▶ EXERCISE INSTRUCTIONS:
Start at the line below containing "(98, 377) = (697, 259): turquoise" and stop at the line containing "(439, 155) = (266, 333): blue". Repeat every line of that stretch exactly, and nothing outside it.

ENTRIES SHOWN section start

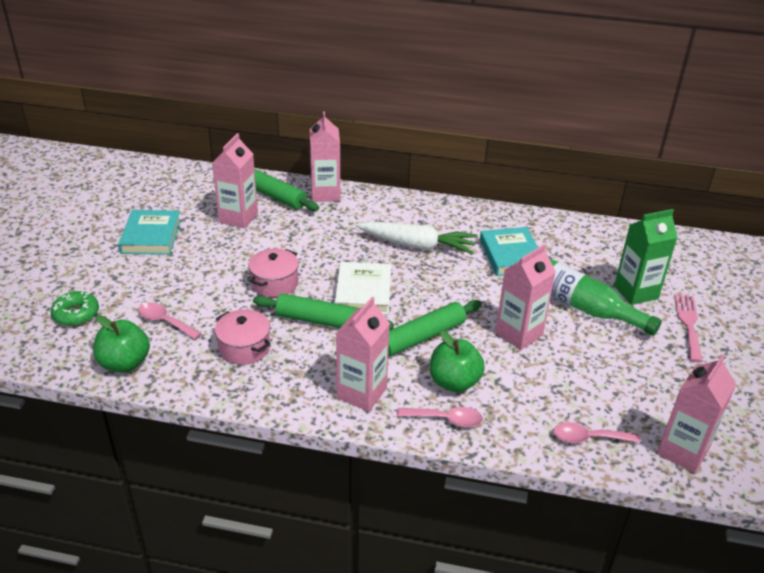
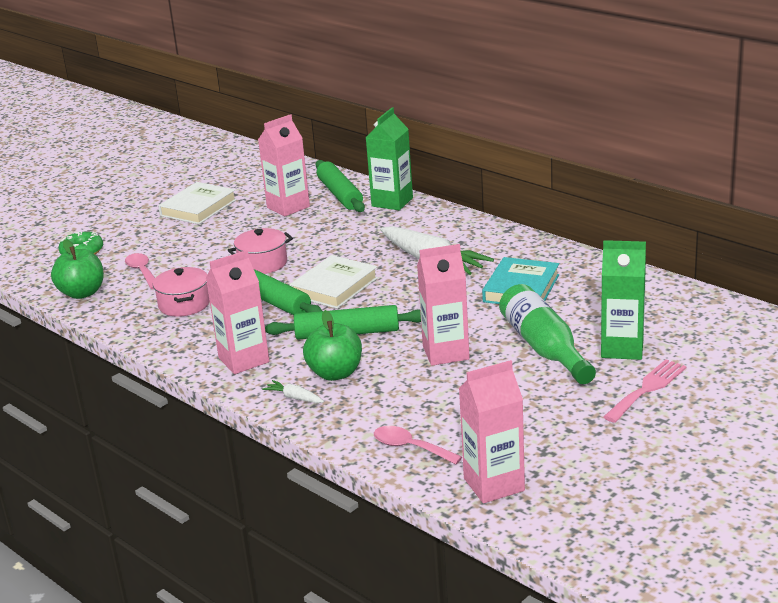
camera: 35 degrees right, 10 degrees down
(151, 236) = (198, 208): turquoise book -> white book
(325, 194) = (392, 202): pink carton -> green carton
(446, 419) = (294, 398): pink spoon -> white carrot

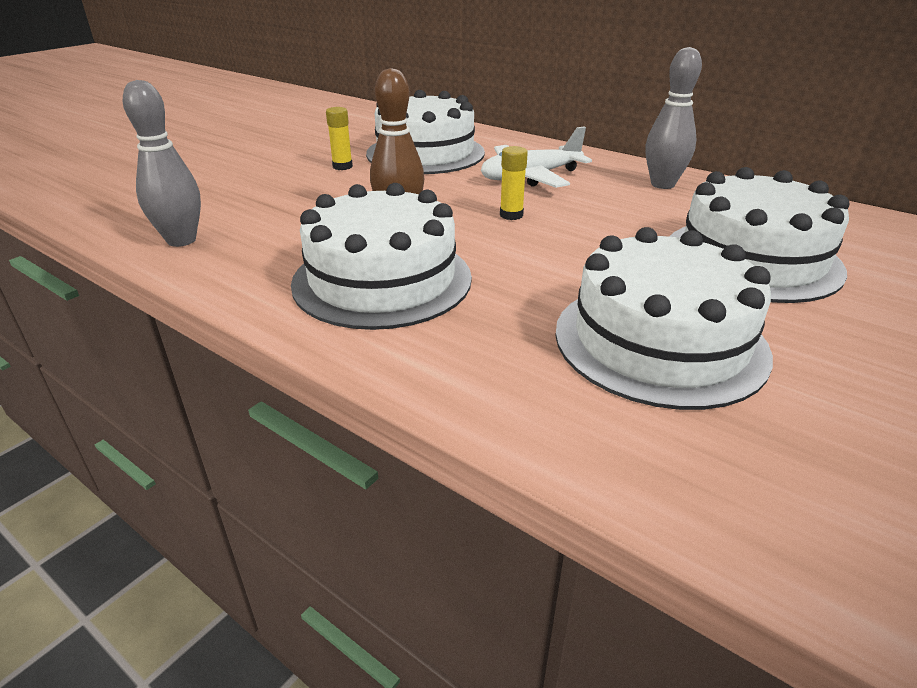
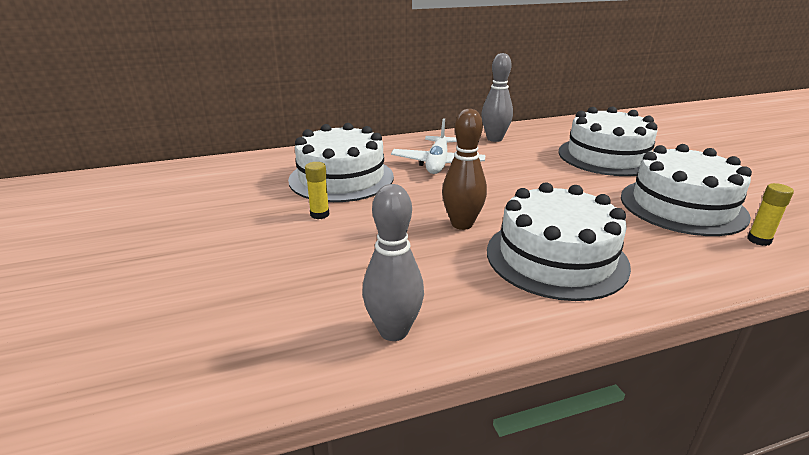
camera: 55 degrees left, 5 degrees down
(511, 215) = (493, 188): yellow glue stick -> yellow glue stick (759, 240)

ENTRIES SHOWN section end
ENTRIES SHOWN section start

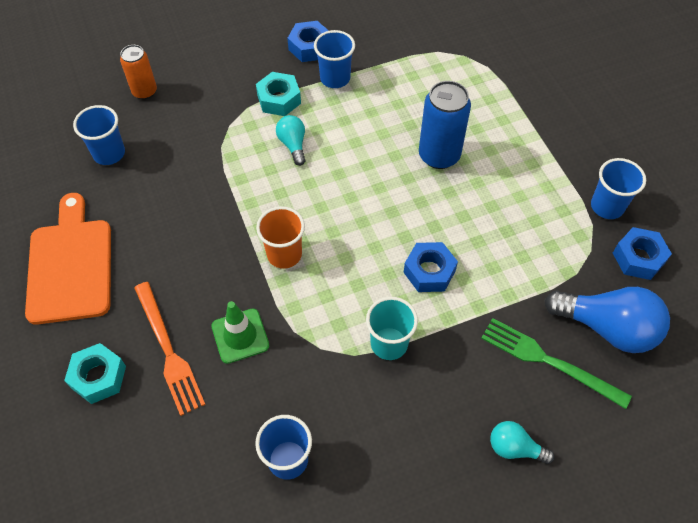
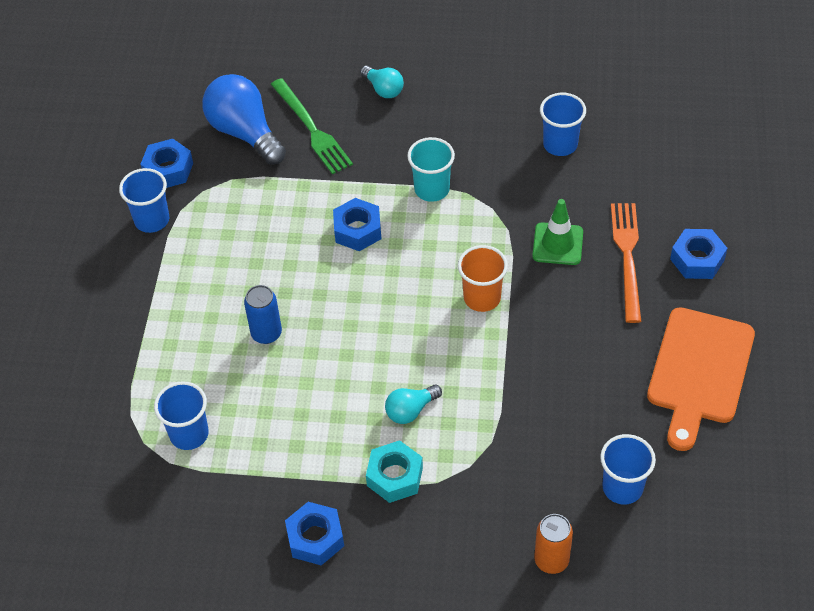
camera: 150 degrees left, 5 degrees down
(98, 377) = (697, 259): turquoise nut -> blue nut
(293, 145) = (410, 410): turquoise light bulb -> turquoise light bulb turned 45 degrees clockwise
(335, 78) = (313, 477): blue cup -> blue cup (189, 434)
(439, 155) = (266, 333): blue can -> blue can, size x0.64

ENTRIES SHOWN section end

▶ PROBLEM SOLUTION:
(98, 377) = (697, 259): turquoise nut -> blue nut
(293, 145) = (410, 410): turquoise light bulb -> turquoise light bulb turned 45 degrees clockwise
(335, 78) = (313, 477): blue cup -> blue cup (189, 434)
(439, 155) = (266, 333): blue can -> blue can, size x0.64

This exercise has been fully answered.